= EXTRACTED MATERIAL =
++++++++

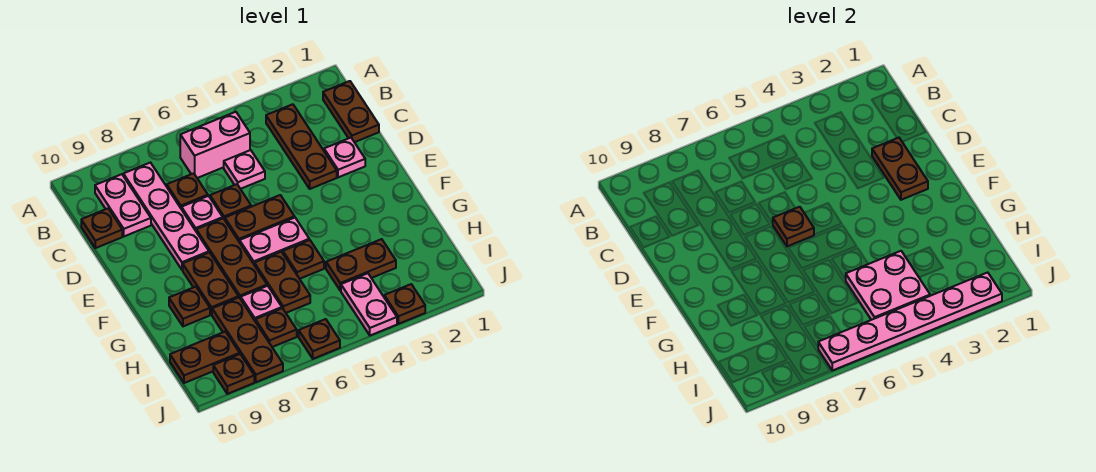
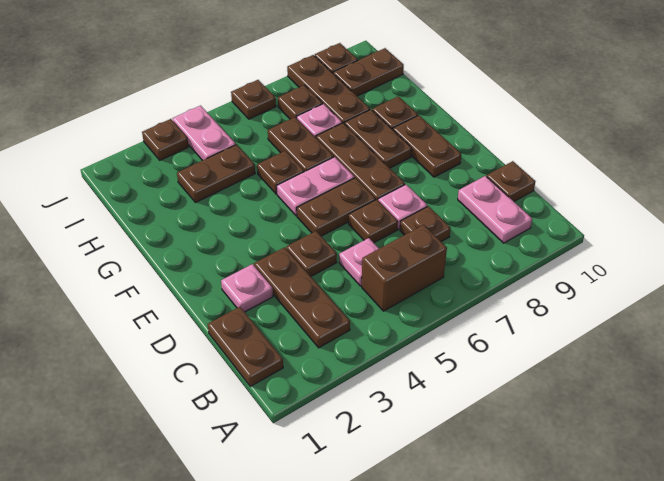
pink brick B5:B6 level 1 -> brown brick B5:B6 level 1
pink plate B8:E8 level 1 -> none
brown plate D2:E2 level 2 -> brown plate E9:F9 level 1
brown plate E6 level 2 -> brown plate D4 level 1
pink plate H4:I5 level 2 -> none
pink plate J2:J7 level 2 -> none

++++++++

Look above for the line containing "pink plate H4:I5 level 2 -> none"; copy from it through the last line, exactly, and nothing more.

pink plate H4:I5 level 2 -> none
pink plate J2:J7 level 2 -> none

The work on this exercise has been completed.